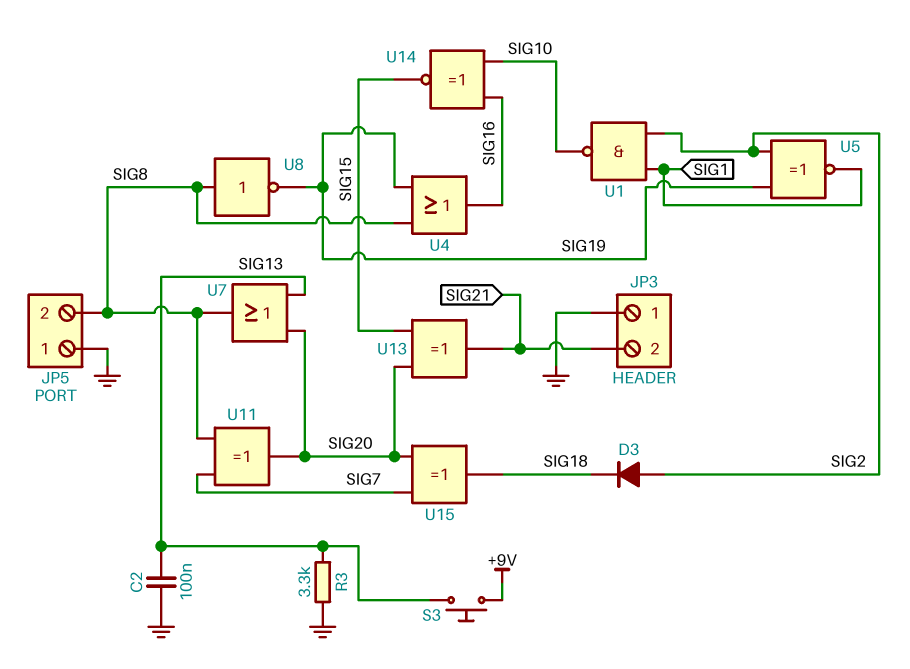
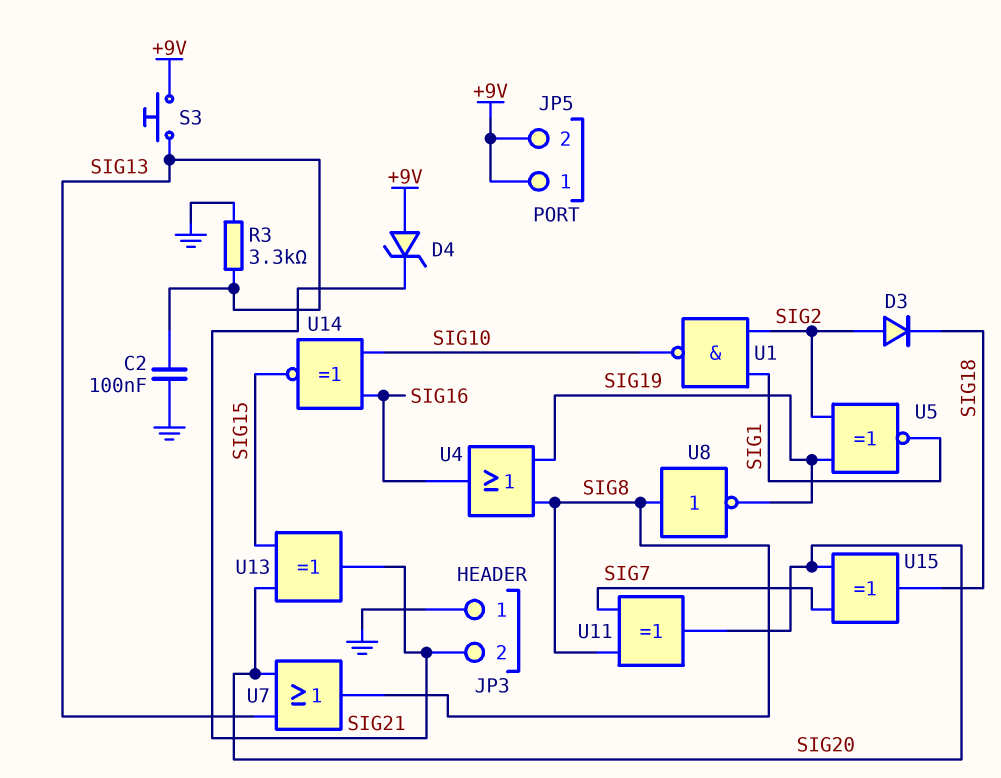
D4: none -> zener (A +9V, K SIG21)
JP5 pin 1: GND -> +9V
JP5 pin 2: SIG8 -> +9V

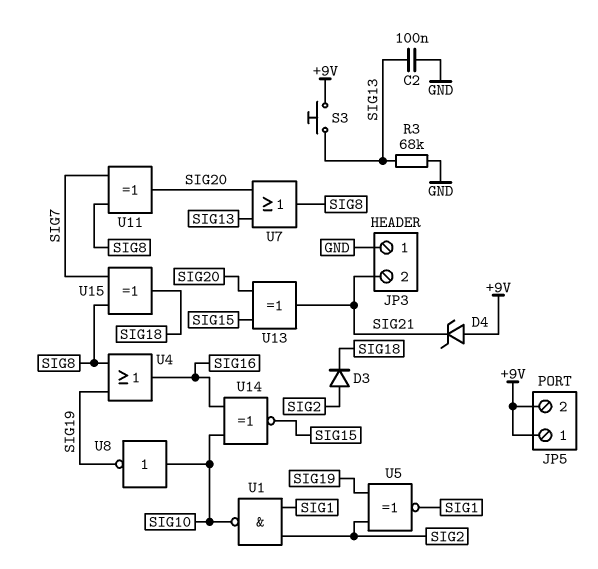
R3: 3.3k (GND, SIG13) -> 68k (GND, SIG13)
U8: NOT (in SIG8, out SIG19) -> NOT (in SIG10, out SIG19)
U15: XOR (in SIG7, in SIG20, out SIG18) -> XOR (in SIG7, in SIG8, out SIG18)

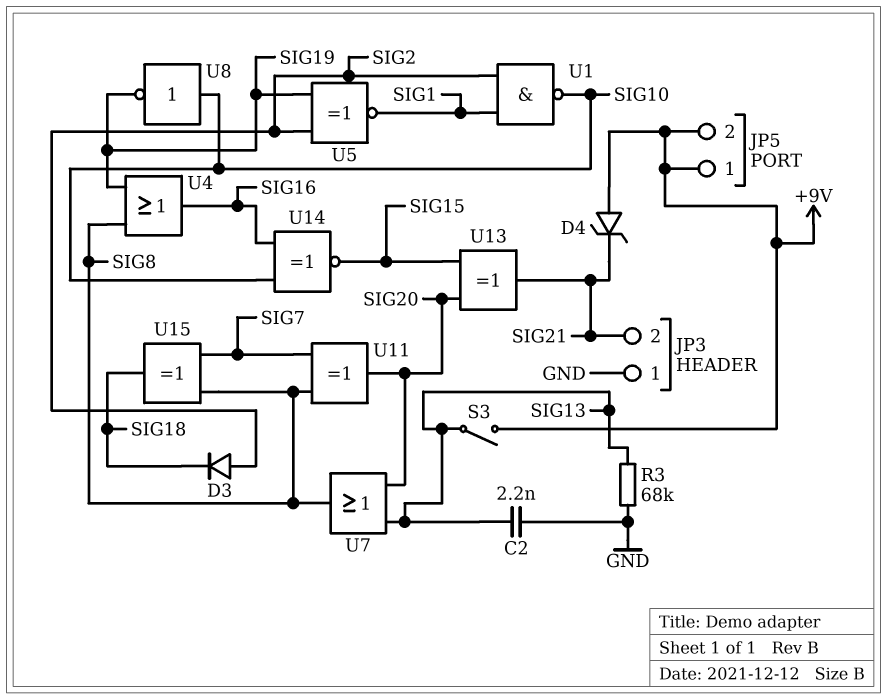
C2: 100nF (GND, SIG13) -> 2.2nF (GND, SIG13)
S3: button (+9V, SIG13) -> switch (+9V, SIG13)

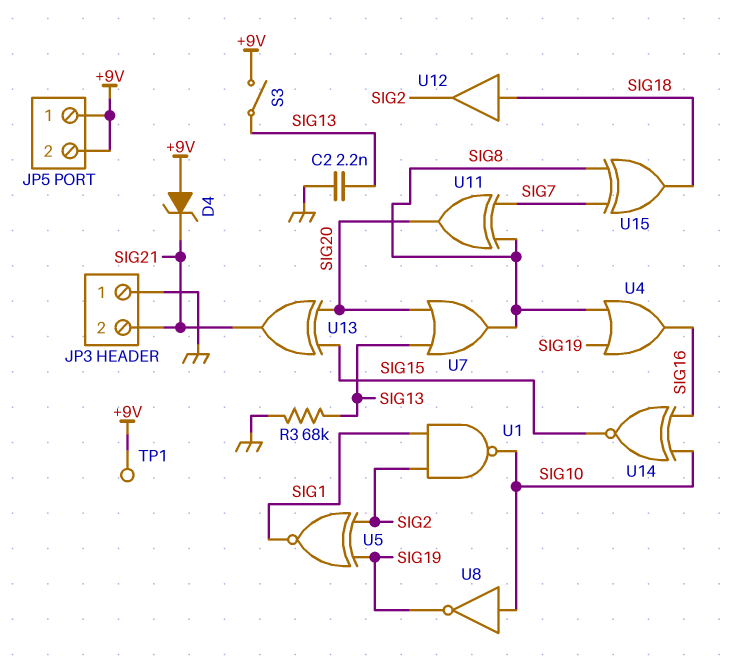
D3: diode (A SIG2, K SIG18) -> none
TP1: none -> test point (+9V)
U12: none -> buffer (in SIG18, out SIG2)

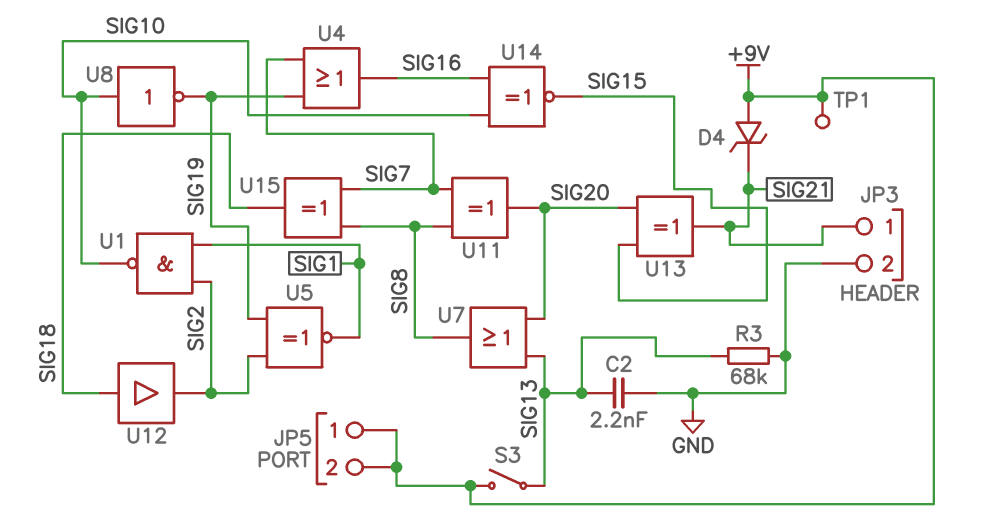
JP3 pin 1: GND -> SIG21
JP3 pin 2: SIG21 -> GND
U4: OR (in SIG8, in SIG19, out SIG16) -> OR (in SIG7, in SIG19, out SIG16)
◇ ◇ ◇
Output exactly those lines of the data above that run from the line with "C2: 100nF (GND, SIG13) -> 2.2nF (GND, SIG13)" up to and including the line with "JP3 pin 2: SIG21 -> GND". No pictures go in.

> **Response to this exercise**
C2: 100nF (GND, SIG13) -> 2.2nF (GND, SIG13)
S3: button (+9V, SIG13) -> switch (+9V, SIG13)

D3: diode (A SIG2, K SIG18) -> none
TP1: none -> test point (+9V)
U12: none -> buffer (in SIG18, out SIG2)

JP3 pin 1: GND -> SIG21
JP3 pin 2: SIG21 -> GND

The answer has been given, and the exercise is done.